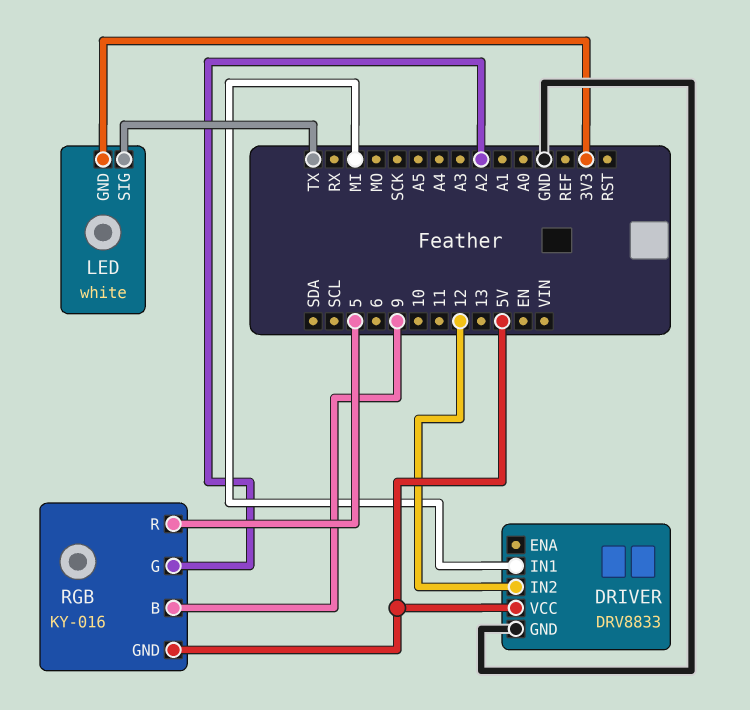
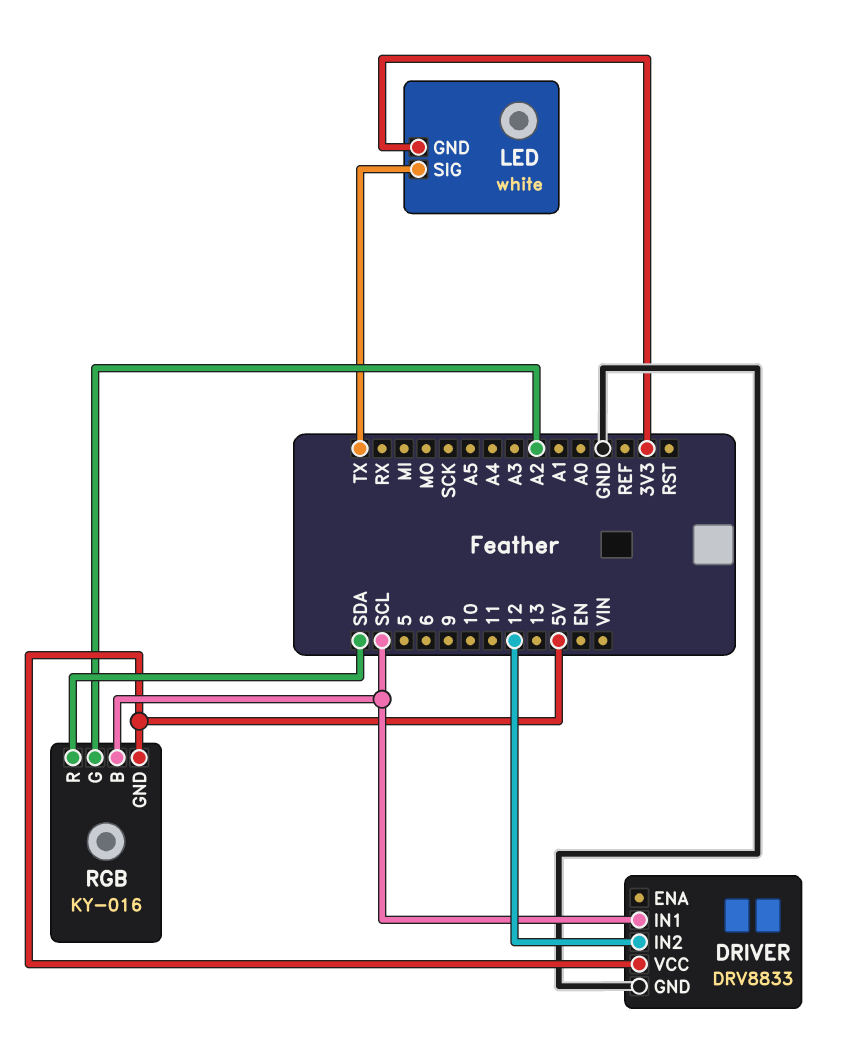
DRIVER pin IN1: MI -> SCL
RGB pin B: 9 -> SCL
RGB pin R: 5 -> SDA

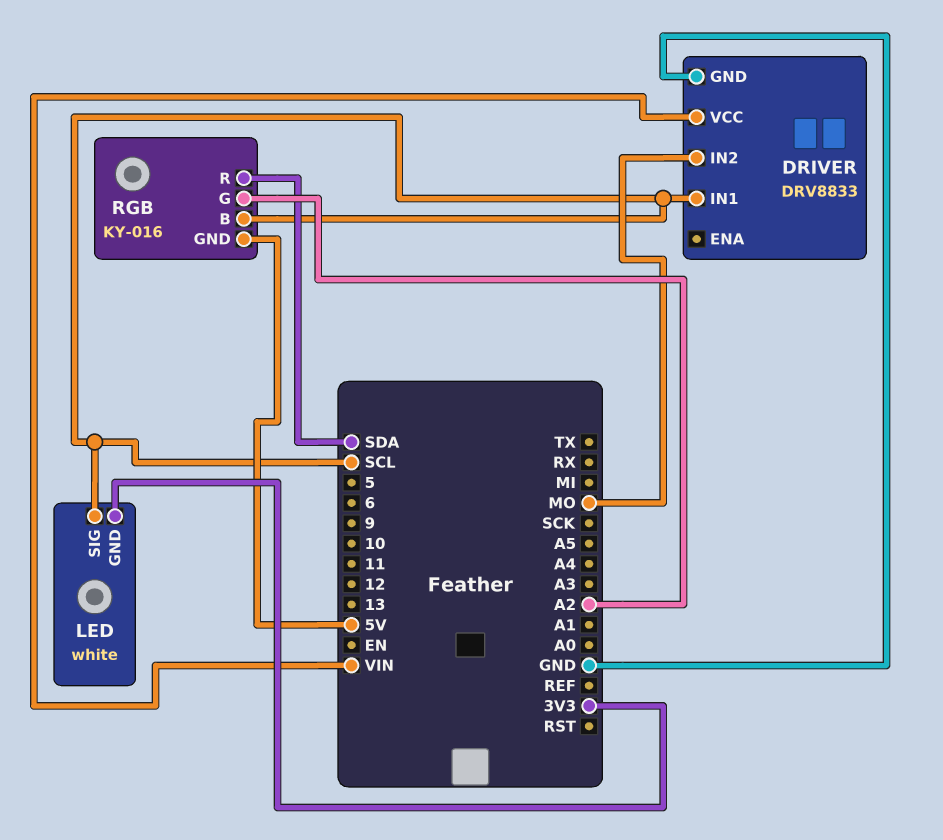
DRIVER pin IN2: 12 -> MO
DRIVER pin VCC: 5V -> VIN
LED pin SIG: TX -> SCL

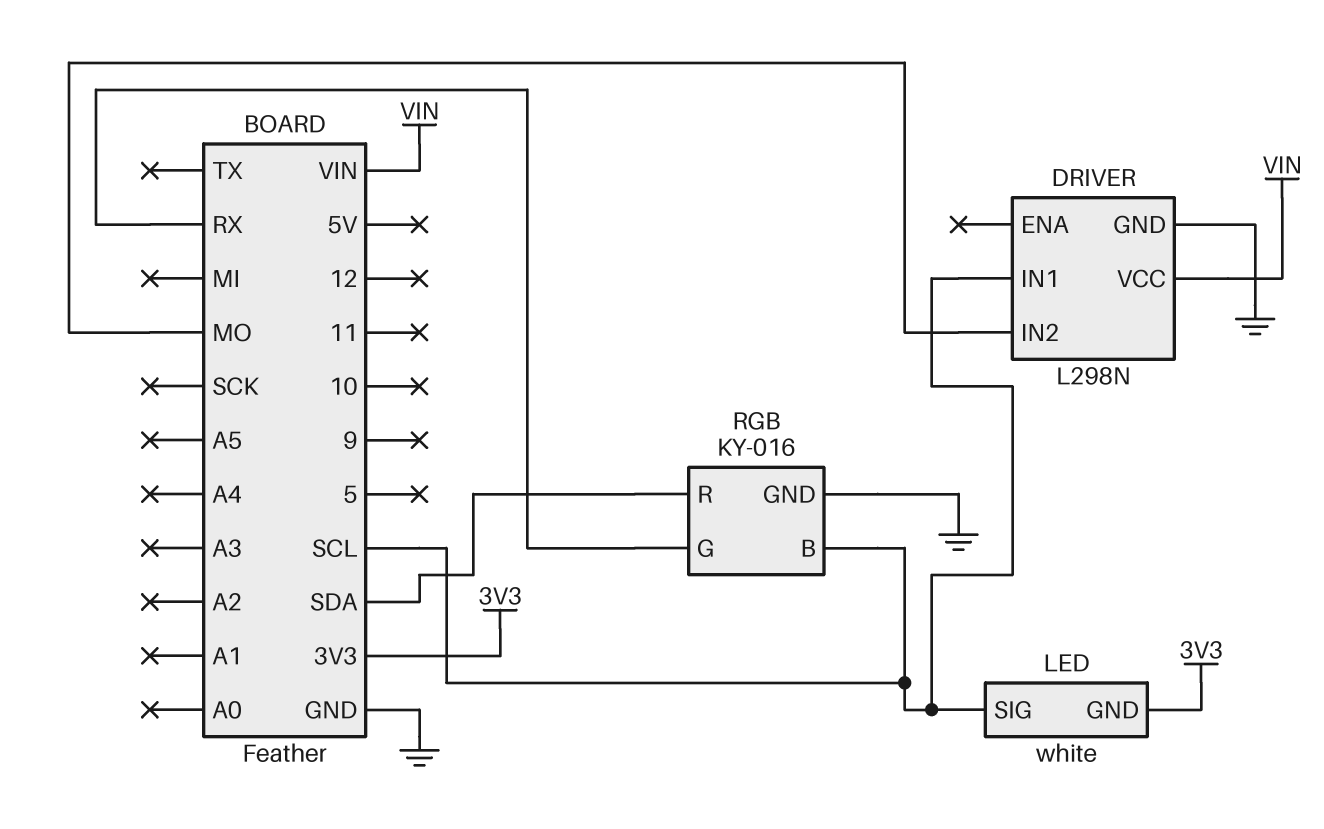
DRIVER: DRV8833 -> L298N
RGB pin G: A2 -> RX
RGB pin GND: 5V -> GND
________
AIM OF THE TASK: The copy you give must run from the line containing "RGB pin B: 9 -> SCL" through the last line of the records, exactly, with the pictures left out.

TASK RESPONSE:
RGB pin B: 9 -> SCL
RGB pin R: 5 -> SDA

DRIVER pin IN2: 12 -> MO
DRIVER pin VCC: 5V -> VIN
LED pin SIG: TX -> SCL

DRIVER: DRV8833 -> L298N
RGB pin G: A2 -> RX
RGB pin GND: 5V -> GND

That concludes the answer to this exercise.